Dataset excerpt:
• • • • •

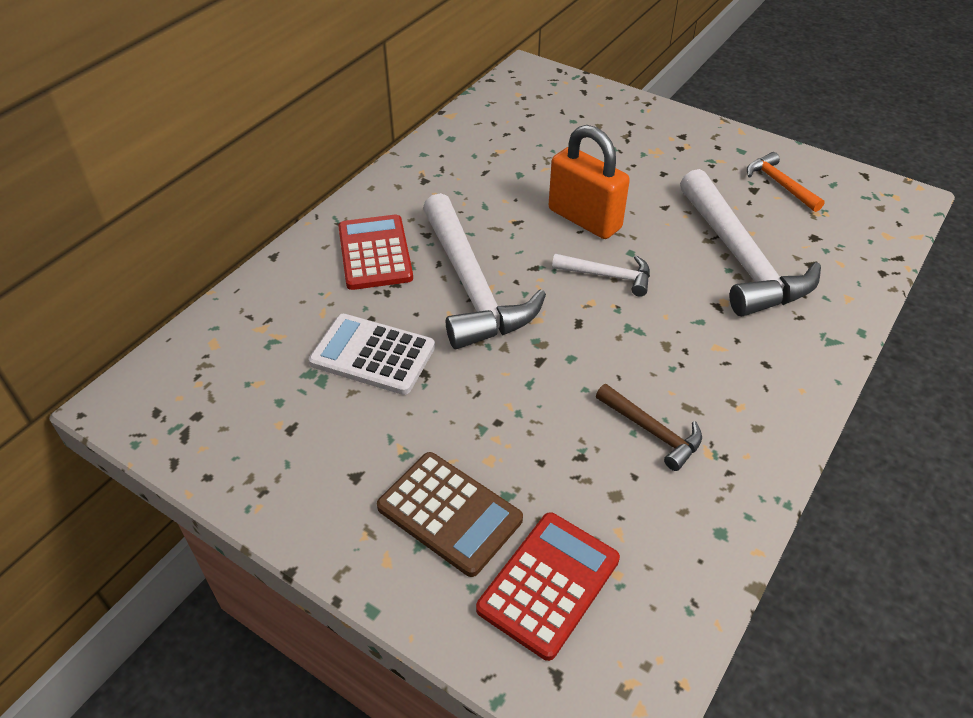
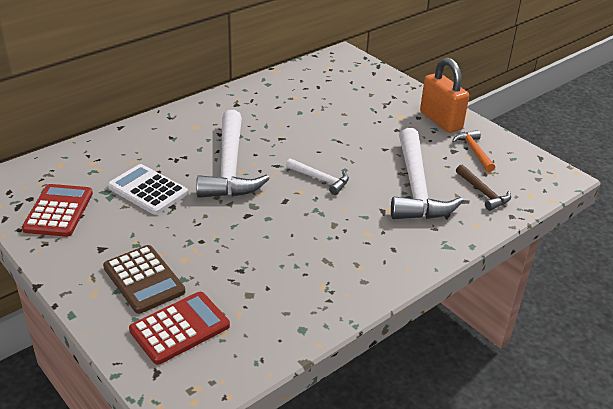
camera: 15 degrees right, 10 degrees down
red calculator [338,215,413,290] -> red calculator moved to [22,184,93,237]
orange padlock [549,125,630,239] -> orange padlock moved to [420,57,469,133]
brown hammer [596,384,702,471] -> brown hammer moved to [456,165,511,211]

• • • • •

Exercise details:
Copy the lines above exactly. Do not include pictures.

Exercise solution:
camera: 15 degrees right, 10 degrees down
red calculator [338,215,413,290] -> red calculator moved to [22,184,93,237]
orange padlock [549,125,630,239] -> orange padlock moved to [420,57,469,133]
brown hammer [596,384,702,471] -> brown hammer moved to [456,165,511,211]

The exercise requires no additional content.